• [Work required]
Exactly the lines from the one containing "(560, 332) = (1062, 369): orange" through the final line of the data below, with pictures omitted, make up the answer.

(Data extracted from a collection)
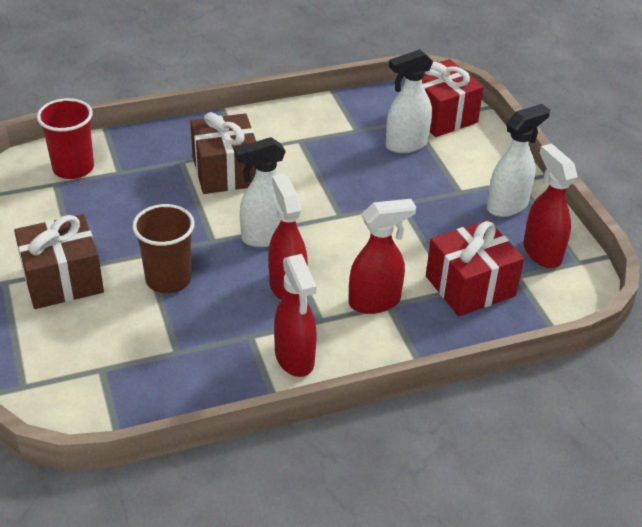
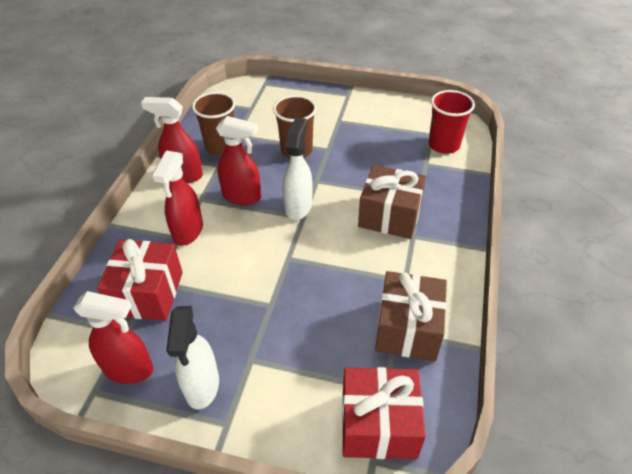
camera: 125 degrees right, 5 degrees up
(63, 280) = (332, 113): brown gift -> brown gift (407, 329)
(213, 353) = (221, 147): none -> brown cup
(406, 145) = (347, 358): white spray bottle -> none

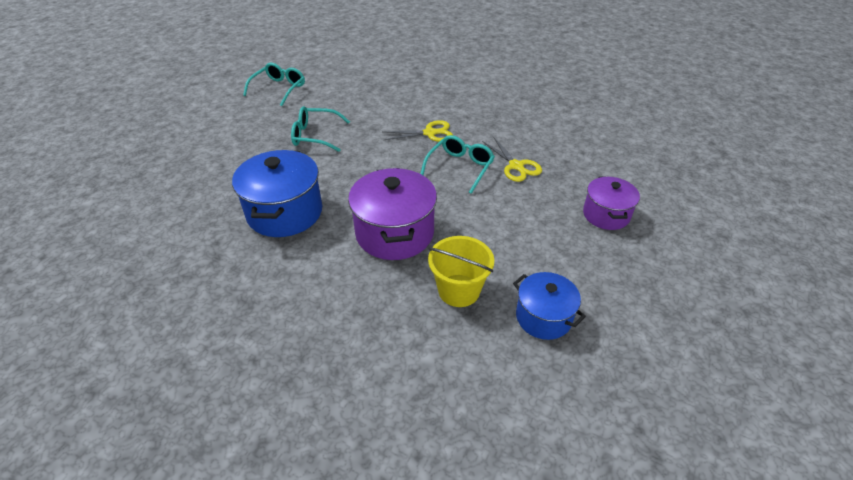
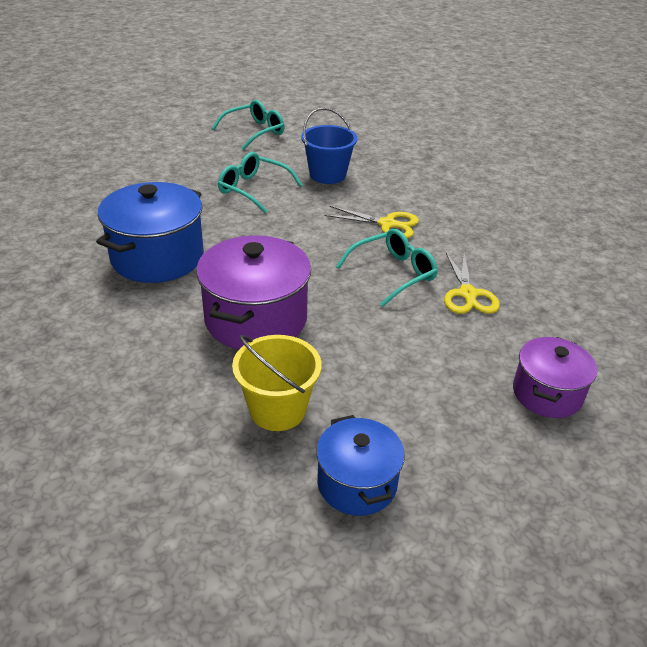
camera: 25 degrees right, 5 degrees down
(360, 108) = (327, 175): none -> blue bucket

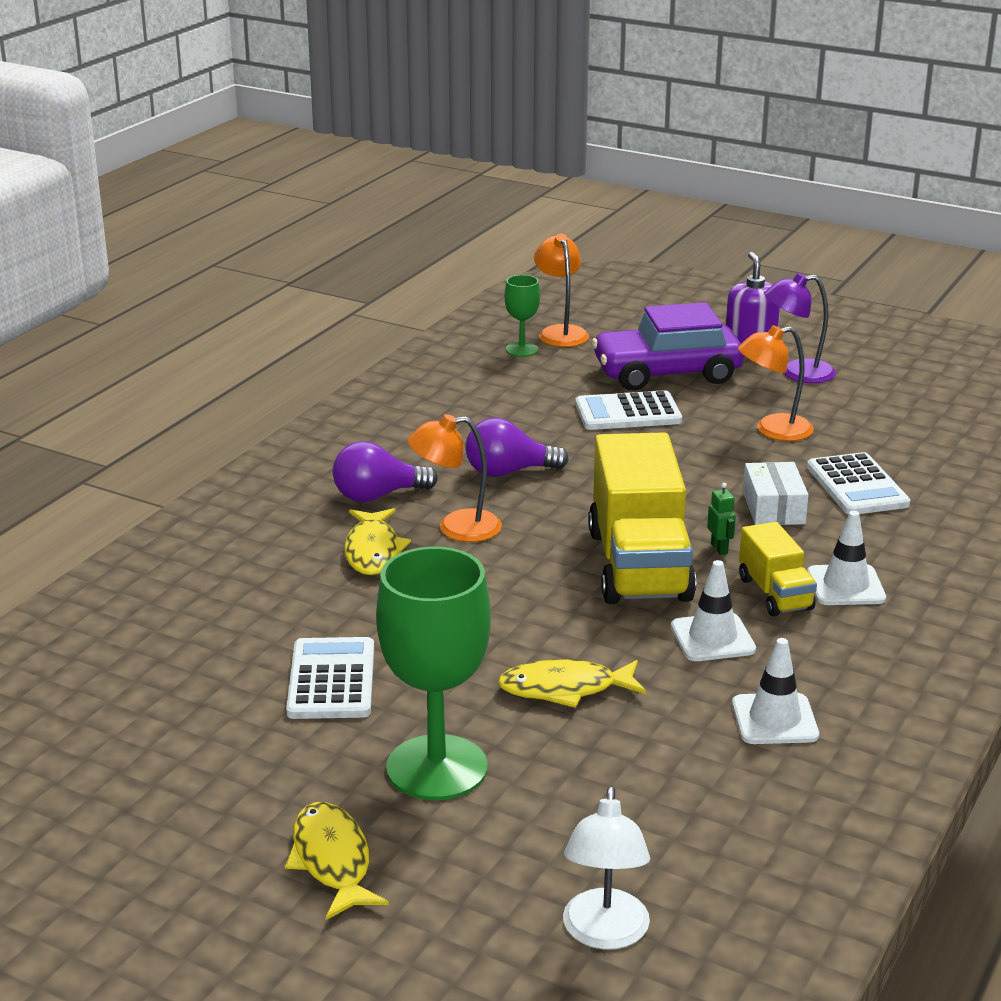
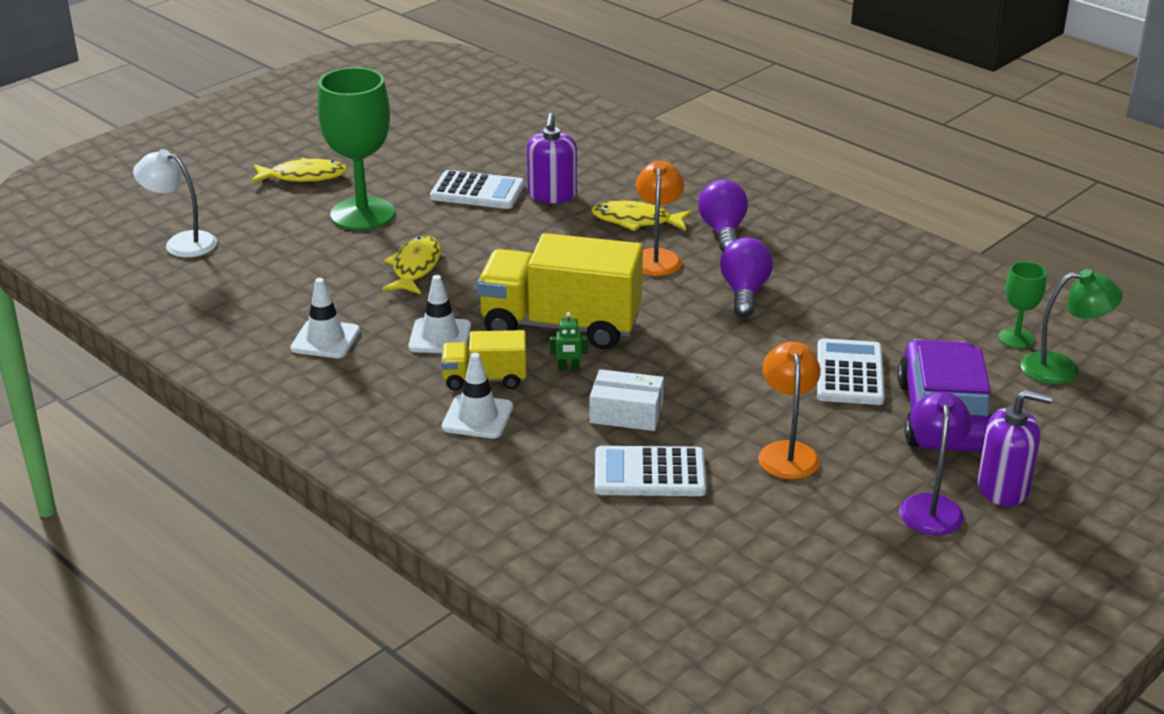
camera: 105 degrees right, 5 degrees up
(323, 619) = (552, 195): none -> purple soap dispenser
(560, 332) = (1062, 369): orange lamp -> green lamp

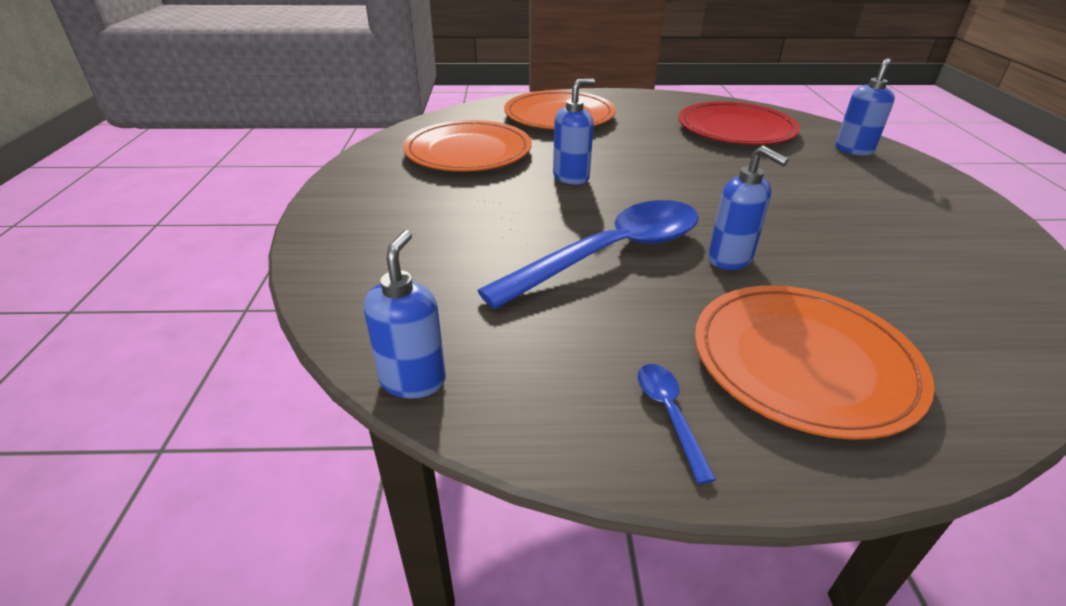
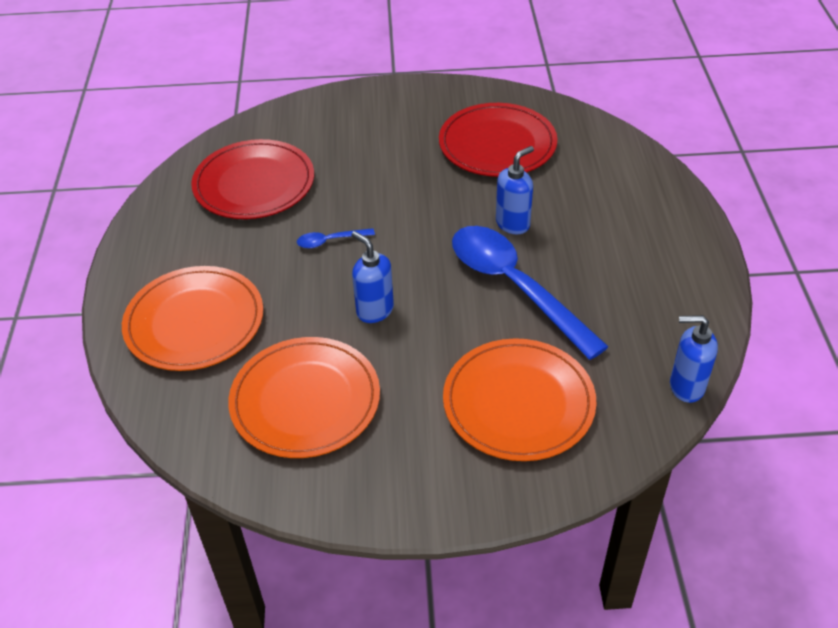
camera: 90 degrees left, 10 degrees up
(669, 414) = (680, 270): blue spoon -> blue spoon (330, 241)
(803, 361) = (620, 210): orange plate -> orange plate (518, 403)
(853, 150) = (312, 121): blue soap dispenser -> none
(900, 257) = (497, 144): none -> red plate

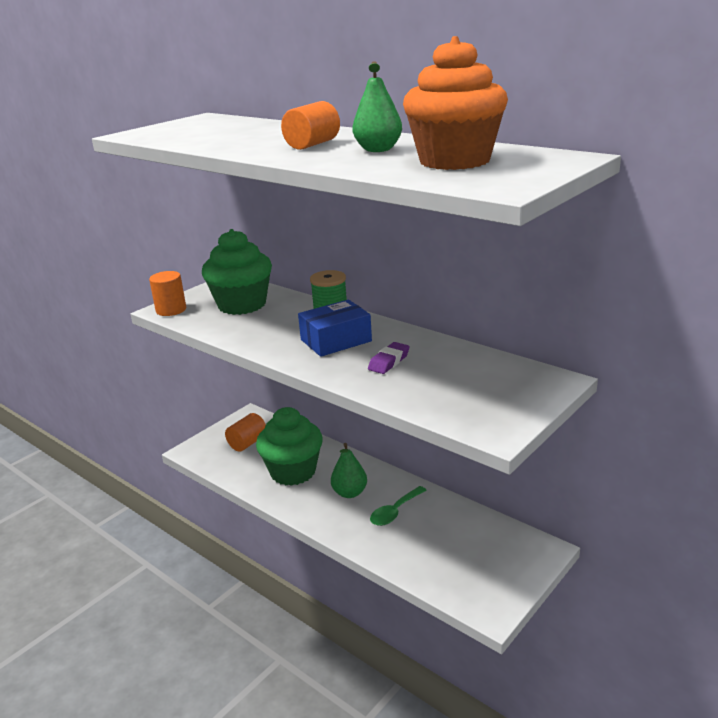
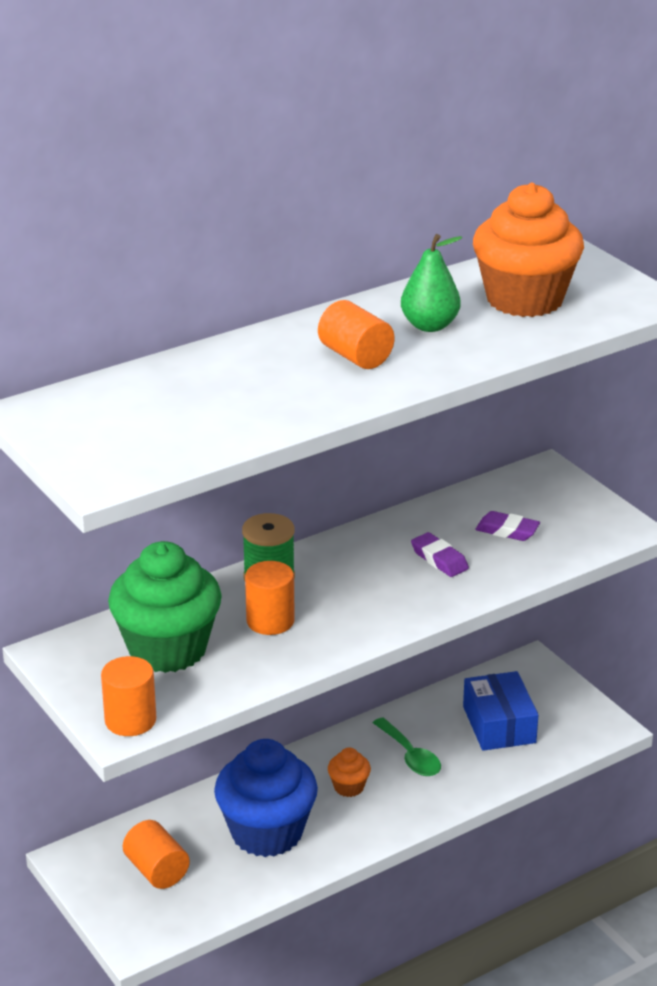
camera: 75 degrees left, 5 degrees up
(282, 324) = (270, 621): none -> orange cylinder
(293, 471) = (267, 832): green cupcake -> blue cupcake
(336, 340) = (354, 586): blue box -> blue box (499, 724)
(349, 493) = (349, 787): green pear -> orange cupcake
(448, 380) = (507, 531): none -> purple eraser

• [Solution to the exercise]
(560, 332) = (1062, 369): orange lamp -> green lamp

camera: 90 degrees left, 10 degrees up
(669, 414) = (680, 270): blue spoon -> blue spoon (330, 241)
(803, 361) = (620, 210): orange plate -> orange plate (518, 403)
(853, 150) = (312, 121): blue soap dispenser -> none
(900, 257) = (497, 144): none -> red plate

camera: 75 degrees left, 5 degrees up
(282, 324) = (270, 621): none -> orange cylinder
(293, 471) = (267, 832): green cupcake -> blue cupcake
(336, 340) = (354, 586): blue box -> blue box (499, 724)
(349, 493) = (349, 787): green pear -> orange cupcake
(448, 380) = (507, 531): none -> purple eraser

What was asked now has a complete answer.